### WORK INSTRUCTIONS
Would you print every entry exactly as it appears?

►

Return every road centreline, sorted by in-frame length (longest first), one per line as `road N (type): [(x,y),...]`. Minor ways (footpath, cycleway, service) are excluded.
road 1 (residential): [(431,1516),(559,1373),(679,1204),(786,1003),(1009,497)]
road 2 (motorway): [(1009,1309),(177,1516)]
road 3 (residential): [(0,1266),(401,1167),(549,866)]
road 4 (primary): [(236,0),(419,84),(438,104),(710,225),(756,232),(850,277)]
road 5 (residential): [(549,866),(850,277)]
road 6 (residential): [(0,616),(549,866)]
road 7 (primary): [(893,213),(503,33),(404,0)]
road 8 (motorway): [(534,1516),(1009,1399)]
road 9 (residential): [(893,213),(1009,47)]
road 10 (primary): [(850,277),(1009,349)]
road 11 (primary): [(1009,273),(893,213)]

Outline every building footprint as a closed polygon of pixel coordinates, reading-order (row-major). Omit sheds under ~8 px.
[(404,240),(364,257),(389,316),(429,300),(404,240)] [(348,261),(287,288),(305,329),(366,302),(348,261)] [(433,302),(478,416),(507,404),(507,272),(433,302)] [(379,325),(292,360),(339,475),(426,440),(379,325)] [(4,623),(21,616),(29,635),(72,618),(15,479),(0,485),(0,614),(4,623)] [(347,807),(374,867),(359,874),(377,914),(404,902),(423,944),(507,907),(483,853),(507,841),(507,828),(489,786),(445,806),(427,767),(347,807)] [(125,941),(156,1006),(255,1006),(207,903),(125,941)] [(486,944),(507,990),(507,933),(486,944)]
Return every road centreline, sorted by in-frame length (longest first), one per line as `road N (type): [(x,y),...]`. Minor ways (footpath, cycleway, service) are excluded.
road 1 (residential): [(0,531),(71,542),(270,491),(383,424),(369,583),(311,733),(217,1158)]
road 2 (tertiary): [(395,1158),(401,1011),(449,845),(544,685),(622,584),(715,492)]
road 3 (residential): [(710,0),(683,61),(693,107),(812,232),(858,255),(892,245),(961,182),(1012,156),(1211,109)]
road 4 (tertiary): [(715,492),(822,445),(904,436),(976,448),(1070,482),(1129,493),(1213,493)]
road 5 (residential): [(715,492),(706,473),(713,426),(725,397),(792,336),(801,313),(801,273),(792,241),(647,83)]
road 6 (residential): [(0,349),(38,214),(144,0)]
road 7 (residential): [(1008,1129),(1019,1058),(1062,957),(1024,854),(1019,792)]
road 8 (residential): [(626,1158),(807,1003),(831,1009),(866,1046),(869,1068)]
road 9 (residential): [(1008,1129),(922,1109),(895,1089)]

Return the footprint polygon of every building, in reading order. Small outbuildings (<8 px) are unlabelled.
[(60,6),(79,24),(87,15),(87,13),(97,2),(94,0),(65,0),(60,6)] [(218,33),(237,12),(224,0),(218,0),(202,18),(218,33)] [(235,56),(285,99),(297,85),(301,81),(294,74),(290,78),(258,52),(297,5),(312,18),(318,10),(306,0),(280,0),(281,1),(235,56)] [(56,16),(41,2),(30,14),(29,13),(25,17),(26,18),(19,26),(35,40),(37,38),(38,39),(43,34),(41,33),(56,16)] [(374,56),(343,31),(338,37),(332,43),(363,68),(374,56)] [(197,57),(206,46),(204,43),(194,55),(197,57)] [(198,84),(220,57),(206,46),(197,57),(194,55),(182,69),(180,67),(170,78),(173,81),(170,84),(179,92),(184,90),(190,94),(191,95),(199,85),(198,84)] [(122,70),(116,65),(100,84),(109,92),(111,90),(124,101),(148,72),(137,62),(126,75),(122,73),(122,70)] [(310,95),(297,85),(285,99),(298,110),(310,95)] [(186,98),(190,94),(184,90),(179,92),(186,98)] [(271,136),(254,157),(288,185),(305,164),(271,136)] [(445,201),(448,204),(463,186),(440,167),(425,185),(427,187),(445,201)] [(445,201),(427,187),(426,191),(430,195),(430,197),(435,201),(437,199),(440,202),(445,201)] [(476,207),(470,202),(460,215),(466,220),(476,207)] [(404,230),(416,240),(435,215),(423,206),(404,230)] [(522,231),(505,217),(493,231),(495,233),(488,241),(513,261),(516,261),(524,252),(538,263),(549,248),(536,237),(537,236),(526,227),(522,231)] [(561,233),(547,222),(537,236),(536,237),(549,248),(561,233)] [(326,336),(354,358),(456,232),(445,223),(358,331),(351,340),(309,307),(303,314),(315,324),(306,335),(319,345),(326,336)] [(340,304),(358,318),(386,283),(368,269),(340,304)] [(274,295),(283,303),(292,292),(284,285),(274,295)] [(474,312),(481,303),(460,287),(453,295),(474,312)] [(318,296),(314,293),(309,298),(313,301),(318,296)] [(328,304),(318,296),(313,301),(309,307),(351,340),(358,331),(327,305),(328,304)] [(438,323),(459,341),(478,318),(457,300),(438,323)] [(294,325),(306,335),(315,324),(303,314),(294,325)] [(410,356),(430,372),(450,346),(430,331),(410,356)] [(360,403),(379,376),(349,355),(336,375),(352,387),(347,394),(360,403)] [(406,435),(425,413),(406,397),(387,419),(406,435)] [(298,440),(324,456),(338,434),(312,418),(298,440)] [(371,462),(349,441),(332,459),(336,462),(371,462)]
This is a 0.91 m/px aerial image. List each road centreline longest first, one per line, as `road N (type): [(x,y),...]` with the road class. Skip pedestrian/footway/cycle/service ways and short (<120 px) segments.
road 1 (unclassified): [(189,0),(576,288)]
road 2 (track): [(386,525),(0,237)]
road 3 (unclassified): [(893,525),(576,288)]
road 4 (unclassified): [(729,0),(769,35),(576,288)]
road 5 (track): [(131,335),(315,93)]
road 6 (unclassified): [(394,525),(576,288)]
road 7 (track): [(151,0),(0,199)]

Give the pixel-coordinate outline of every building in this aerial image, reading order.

◄

### EXERCISE ANSWER
Return every road centreline, sorted by in-frame length (longest first), one per line as `road N (type): [(x,y),...]`. Minor ways (footpath, cycleway, service) are excluded.
road 1 (residential): [(431,1516),(559,1373),(679,1204),(786,1003),(1009,497)]
road 2 (motorway): [(1009,1309),(177,1516)]
road 3 (residential): [(0,1266),(401,1167),(549,866)]
road 4 (primary): [(236,0),(419,84),(438,104),(710,225),(756,232),(850,277)]
road 5 (residential): [(549,866),(850,277)]
road 6 (residential): [(0,616),(549,866)]
road 7 (primary): [(893,213),(503,33),(404,0)]
road 8 (motorway): [(534,1516),(1009,1399)]
road 9 (residential): [(893,213),(1009,47)]
road 10 (primary): [(850,277),(1009,349)]
road 11 (primary): [(1009,273),(893,213)]

Outline every building footprint as a closed polygon of pixel coordinates, reading-order (row-major). Omit sheds under ~8 px.
[(404,240),(364,257),(389,316),(429,300),(404,240)] [(348,261),(287,288),(305,329),(366,302),(348,261)] [(433,302),(478,416),(507,404),(507,272),(433,302)] [(379,325),(292,360),(339,475),(426,440),(379,325)] [(4,623),(21,616),(29,635),(72,618),(15,479),(0,485),(0,614),(4,623)] [(347,807),(374,867),(359,874),(377,914),(404,902),(423,944),(507,907),(483,853),(507,841),(507,828),(489,786),(445,806),(427,767),(347,807)] [(125,941),(156,1006),(255,1006),(207,903),(125,941)] [(486,944),(507,990),(507,933),(486,944)]
Return every road centreline, sorted by in-frame length (longest first), one per line as `road N (type): [(x,y),...]`. Minor ways (footpath, cycleway, service) are excluded.
road 1 (residential): [(0,531),(71,542),(270,491),(383,424),(369,583),(311,733),(217,1158)]
road 2 (tertiary): [(395,1158),(401,1011),(449,845),(544,685),(622,584),(715,492)]
road 3 (residential): [(710,0),(683,61),(693,107),(812,232),(858,255),(892,245),(961,182),(1012,156),(1211,109)]
road 4 (tertiary): [(715,492),(822,445),(904,436),(976,448),(1070,482),(1129,493),(1213,493)]
road 5 (residential): [(715,492),(706,473),(713,426),(725,397),(792,336),(801,313),(801,273),(792,241),(647,83)]
road 6 (residential): [(0,349),(38,214),(144,0)]
road 7 (residential): [(1008,1129),(1019,1058),(1062,957),(1024,854),(1019,792)]
road 8 (residential): [(626,1158),(807,1003),(831,1009),(866,1046),(869,1068)]
road 9 (residential): [(1008,1129),(922,1109),(895,1089)]

Return the footprint polygon of every building, in reading order. Small outbuildings (<8 px) are unlabelled.
[(60,6),(79,24),(87,15),(87,13),(97,2),(94,0),(65,0),(60,6)] [(218,33),(237,12),(224,0),(218,0),(202,18),(218,33)] [(235,56),(285,99),(297,85),(301,81),(294,74),(290,78),(258,52),(297,5),(312,18),(318,10),(306,0),(280,0),(281,1),(235,56)] [(56,16),(41,2),(30,14),(29,13),(25,17),(26,18),(19,26),(35,40),(37,38),(38,39),(43,34),(41,33),(56,16)] [(374,56),(343,31),(338,37),(332,43),(363,68),(374,56)] [(197,57),(206,46),(204,43),(194,55),(197,57)] [(198,84),(220,57),(206,46),(197,57),(194,55),(182,69),(180,67),(170,78),(173,81),(170,84),(179,92),(184,90),(190,94),(191,95),(199,85),(198,84)] [(122,70),(116,65),(100,84),(109,92),(111,90),(124,101),(148,72),(137,62),(126,75),(122,73),(122,70)] [(310,95),(297,85),(285,99),(298,110),(310,95)] [(186,98),(190,94),(184,90),(179,92),(186,98)] [(271,136),(254,157),(288,185),(305,164),(271,136)] [(445,201),(448,204),(463,186),(440,167),(425,185),(427,187),(445,201)] [(445,201),(427,187),(426,191),(430,195),(430,197),(435,201),(437,199),(440,202),(445,201)] [(476,207),(470,202),(460,215),(466,220),(476,207)] [(404,230),(416,240),(435,215),(423,206),(404,230)] [(522,231),(505,217),(493,231),(495,233),(488,241),(513,261),(516,261),(524,252),(538,263),(549,248),(536,237),(537,236),(526,227),(522,231)] [(561,233),(547,222),(537,236),(536,237),(549,248),(561,233)] [(326,336),(354,358),(456,232),(445,223),(358,331),(351,340),(309,307),(303,314),(315,324),(306,335),(319,345),(326,336)] [(340,304),(358,318),(386,283),(368,269),(340,304)] [(274,295),(283,303),(292,292),(284,285),(274,295)] [(474,312),(481,303),(460,287),(453,295),(474,312)] [(318,296),(314,293),(309,298),(313,301),(318,296)] [(328,304),(318,296),(313,301),(309,307),(351,340),(358,331),(327,305),(328,304)] [(438,323),(459,341),(478,318),(457,300),(438,323)] [(294,325),(306,335),(315,324),(303,314),(294,325)] [(410,356),(430,372),(450,346),(430,331),(410,356)] [(360,403),(379,376),(349,355),(336,375),(352,387),(347,394),(360,403)] [(406,435),(425,413),(406,397),(387,419),(406,435)] [(298,440),(324,456),(338,434),(312,418),(298,440)] [(371,462),(349,441),(332,459),(336,462),(371,462)]
This is a 0.91 m/px aerial image. List each road centreline longest first, one per line, as `road N (type): [(x,y),...]` with the road class. Skip pedestrian/footway/cycle/service ways and short (<120 px) segments.
road 1 (unclassified): [(189,0),(576,288)]
road 2 (track): [(386,525),(0,237)]
road 3 (unclassified): [(893,525),(576,288)]
road 4 (unclassified): [(729,0),(769,35),(576,288)]
road 5 (track): [(131,335),(315,93)]
road 6 (unclassified): [(394,525),(576,288)]
road 7 (track): [(151,0),(0,199)]

Give the pixel-coordinate outline of every building in this aerial image, reading order.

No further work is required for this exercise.